→ PROBLEM: Could you please return each line of the data that has the word "left"?

→ DATASET:
■ ■ ■ ■ ■

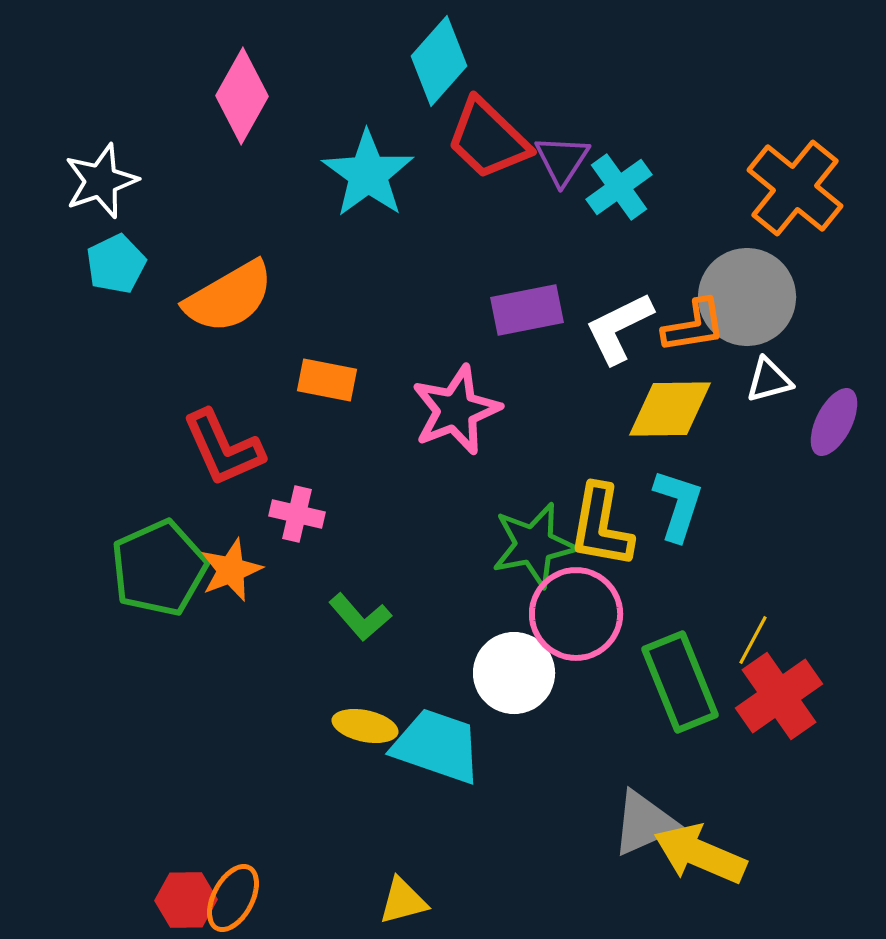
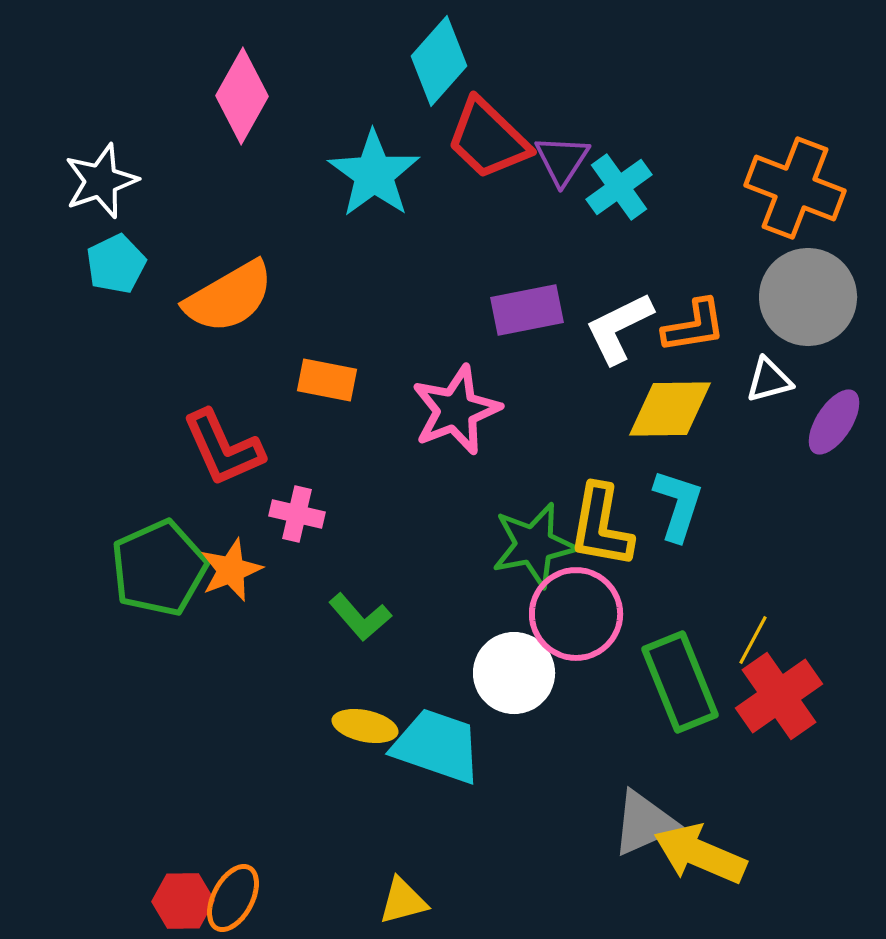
cyan star: moved 6 px right
orange cross: rotated 18 degrees counterclockwise
gray circle: moved 61 px right
purple ellipse: rotated 6 degrees clockwise
red hexagon: moved 3 px left, 1 px down
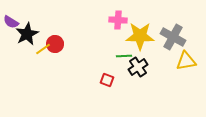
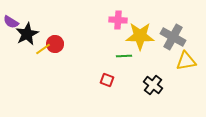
black cross: moved 15 px right, 18 px down; rotated 18 degrees counterclockwise
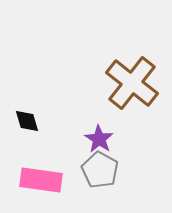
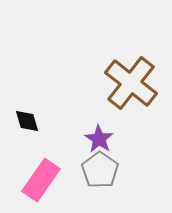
brown cross: moved 1 px left
gray pentagon: rotated 6 degrees clockwise
pink rectangle: rotated 63 degrees counterclockwise
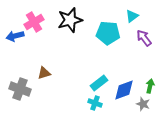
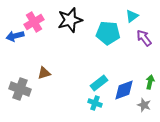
green arrow: moved 4 px up
gray star: moved 1 px right, 1 px down
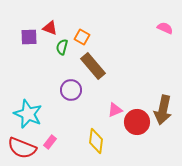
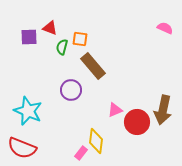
orange square: moved 2 px left, 2 px down; rotated 21 degrees counterclockwise
cyan star: moved 3 px up
pink rectangle: moved 31 px right, 11 px down
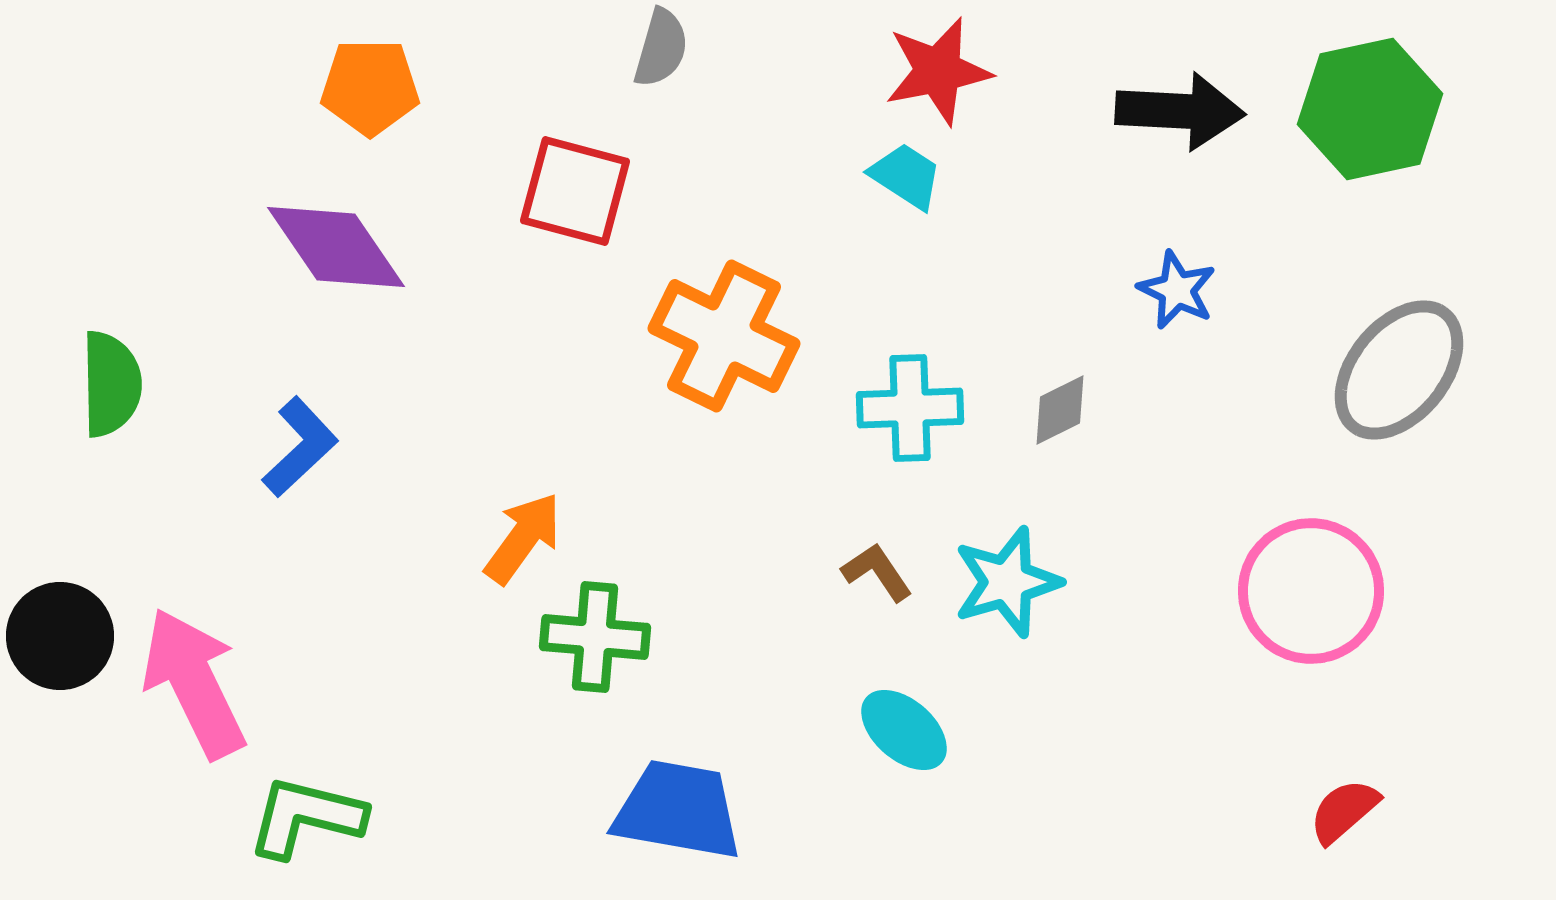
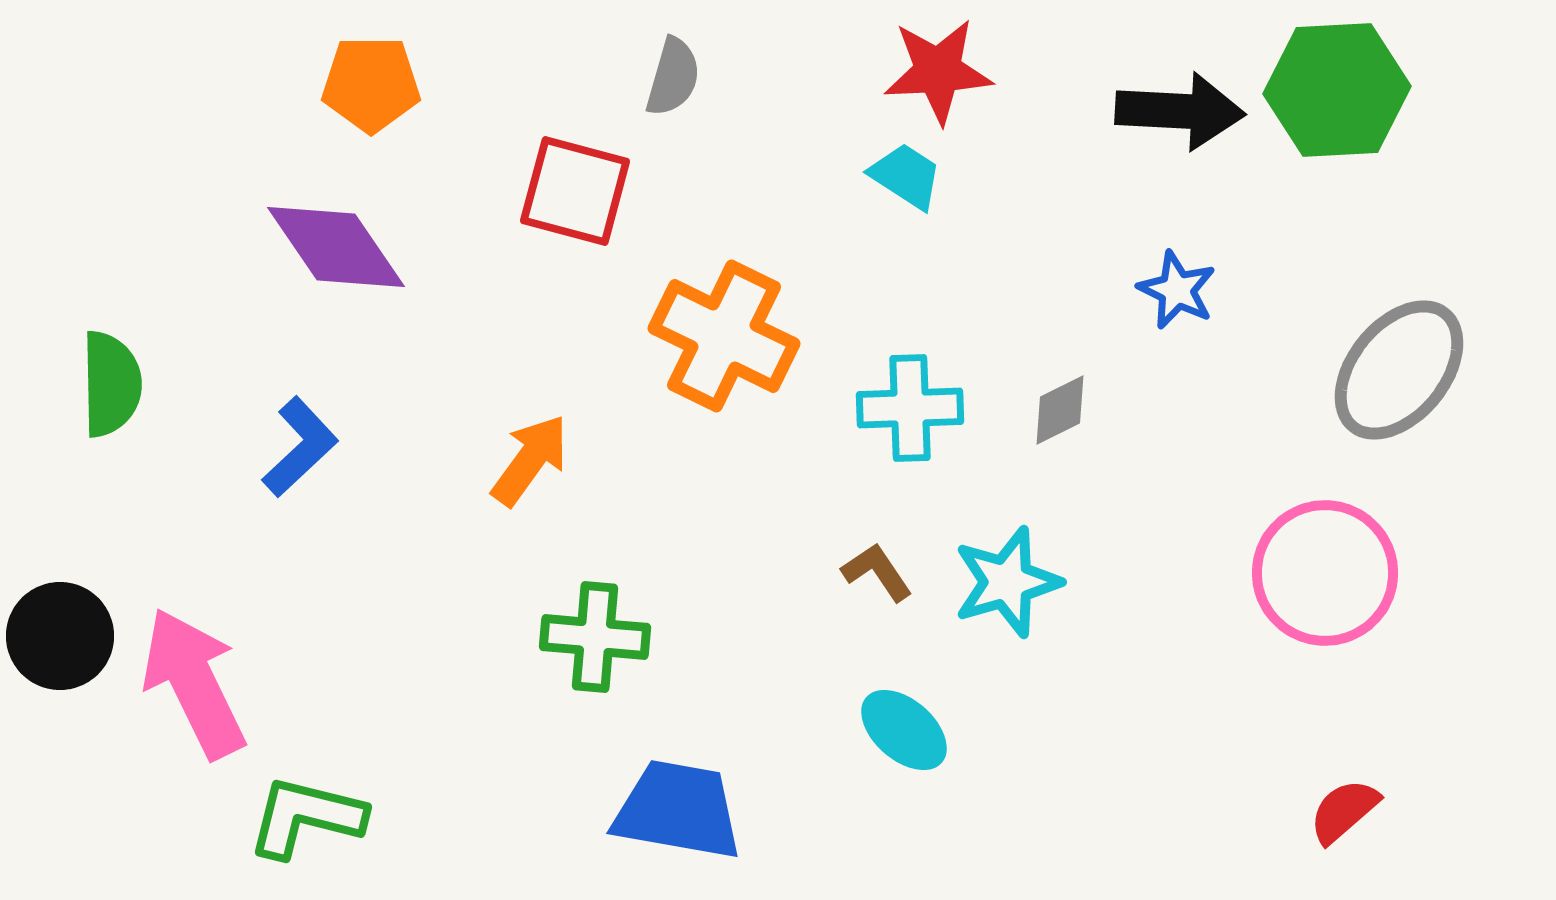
gray semicircle: moved 12 px right, 29 px down
red star: rotated 8 degrees clockwise
orange pentagon: moved 1 px right, 3 px up
green hexagon: moved 33 px left, 19 px up; rotated 9 degrees clockwise
orange arrow: moved 7 px right, 78 px up
pink circle: moved 14 px right, 18 px up
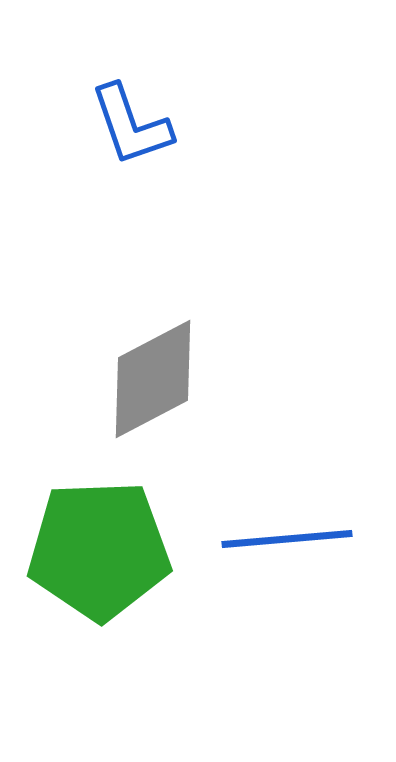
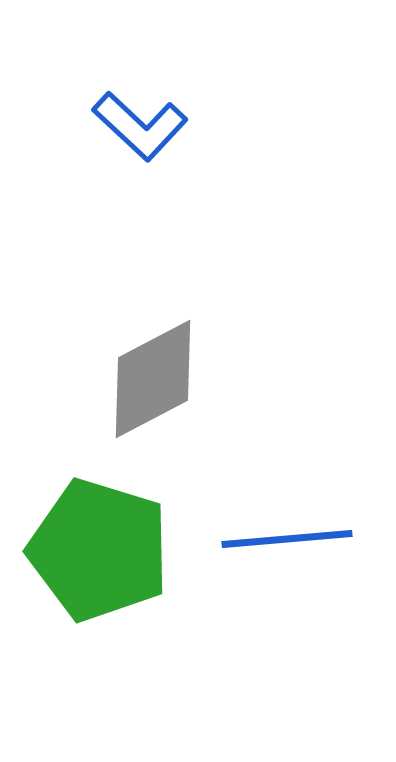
blue L-shape: moved 9 px right, 1 px down; rotated 28 degrees counterclockwise
green pentagon: rotated 19 degrees clockwise
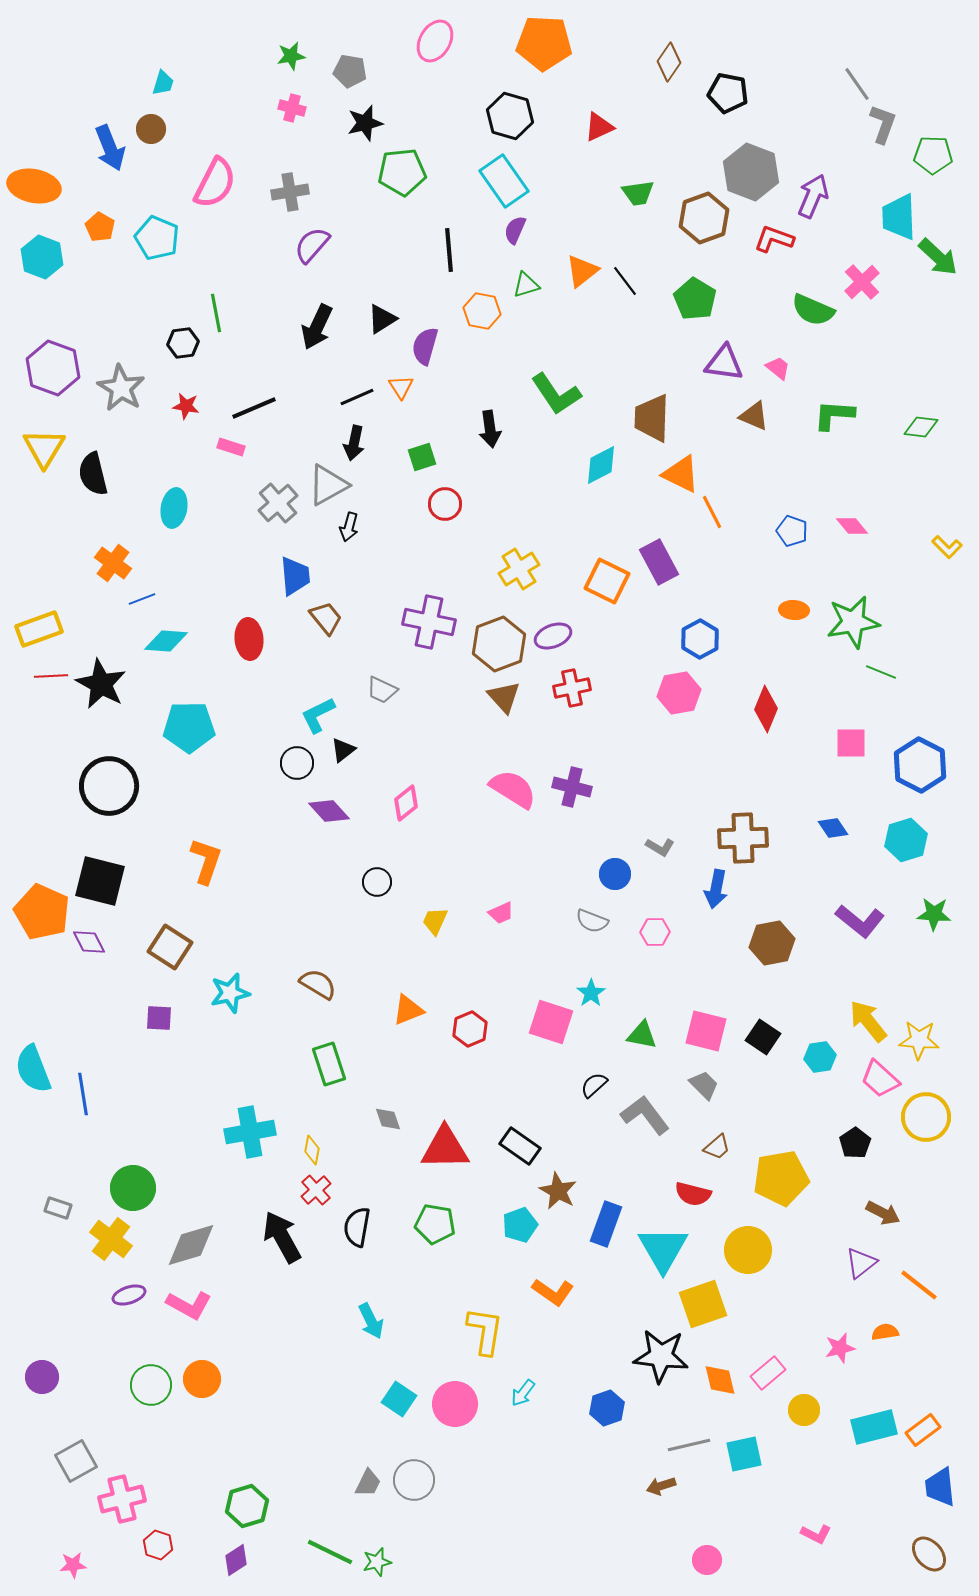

■ ■ ■ ■ ■

→ SOLUTION TO THE PROBLEM:
red hexagon: moved 3 px left, 1 px down
brown cross: moved 1 px left
orange square: moved 2 px left, 2 px down; rotated 21 degrees counterclockwise
green hexagon: moved 33 px left, 19 px up; rotated 9 degrees clockwise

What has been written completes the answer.